Data listing:
□ □ □ □ □
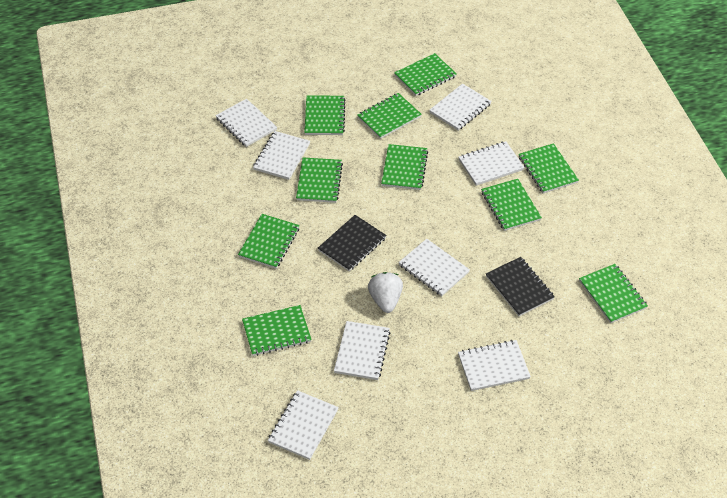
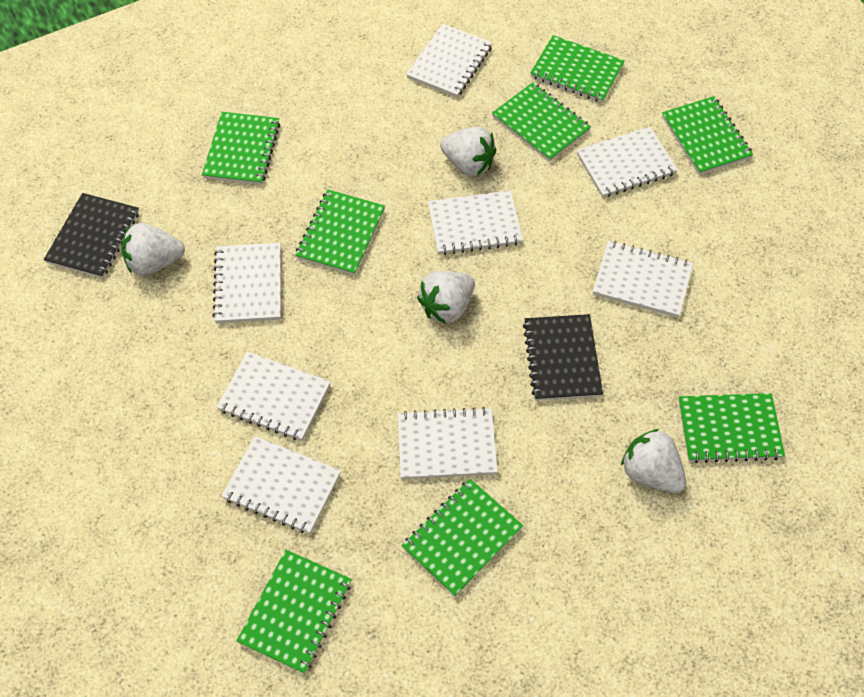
green notebook: 10 -> 8
white strawberry: 1 -> 4

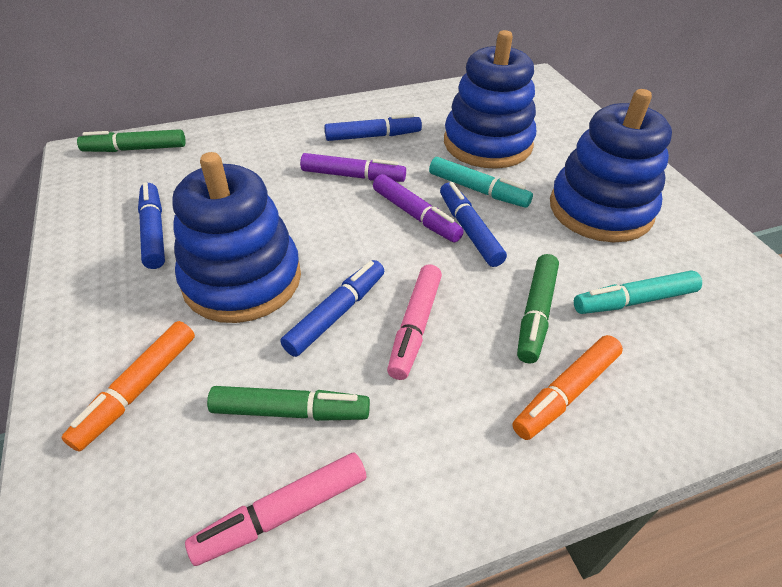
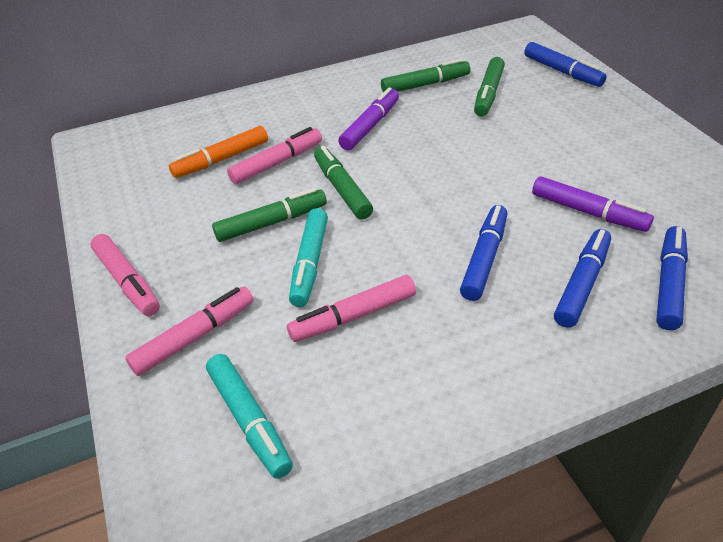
blue stacking toy: 3 -> 0
green marker: 3 -> 4
orange marker: 2 -> 1
pink marker: 2 -> 4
□ □ □ □ □
The task:
When you restate the listing above, give each line word for word but leave out every image.

Output of the exercise:
green notebook: 10 -> 8
white strawberry: 1 -> 4

blue stacking toy: 3 -> 0
green marker: 3 -> 4
orange marker: 2 -> 1
pink marker: 2 -> 4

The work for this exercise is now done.